- **Your objective**
Transcribe the data in full and exactly, omitting any pictures.

*** Given data Section Begins ***

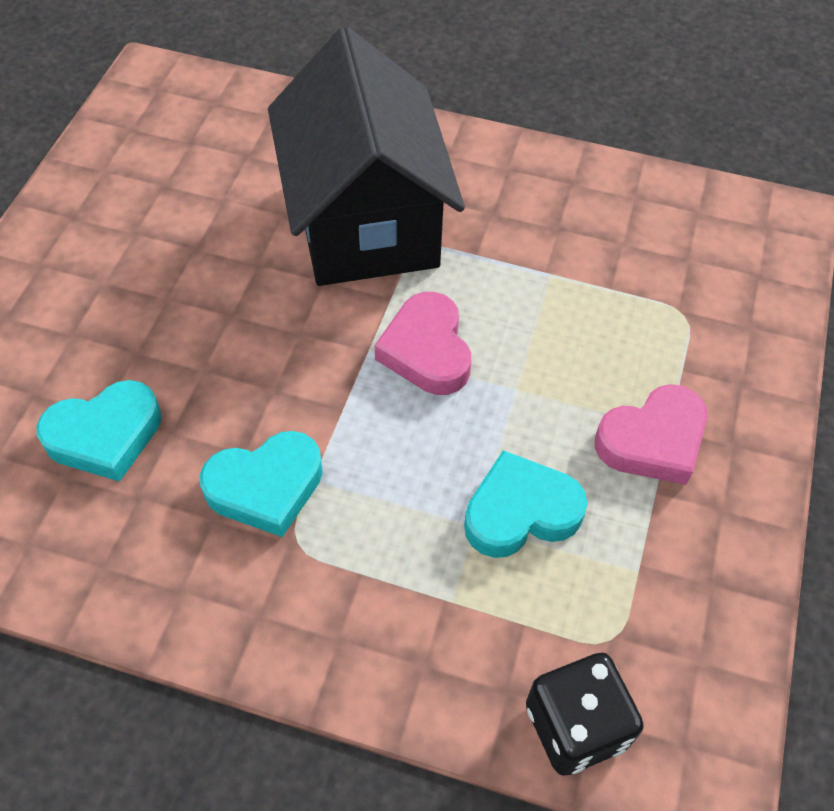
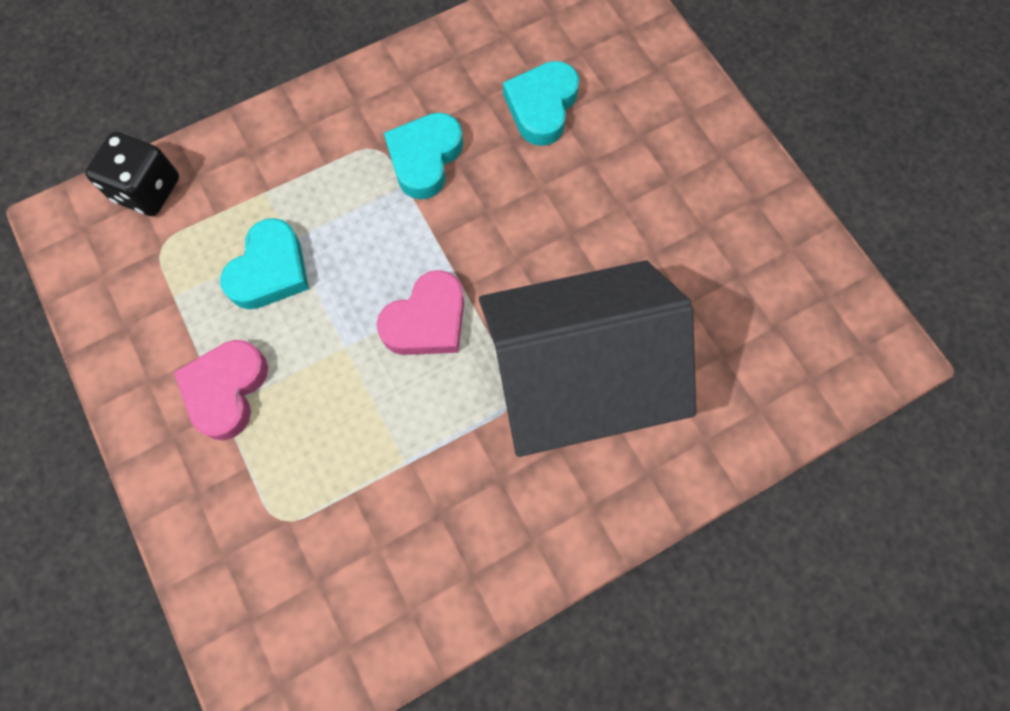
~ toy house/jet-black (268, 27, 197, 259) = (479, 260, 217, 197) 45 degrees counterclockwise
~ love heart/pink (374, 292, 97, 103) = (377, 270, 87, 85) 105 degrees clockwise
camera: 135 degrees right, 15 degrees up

*** Given data Section Ends ***

- **Task result**
~ toy house/jet-black (268, 27, 197, 259) = (479, 260, 217, 197) 45 degrees counterclockwise
~ love heart/pink (374, 292, 97, 103) = (377, 270, 87, 85) 105 degrees clockwise
camera: 135 degrees right, 15 degrees up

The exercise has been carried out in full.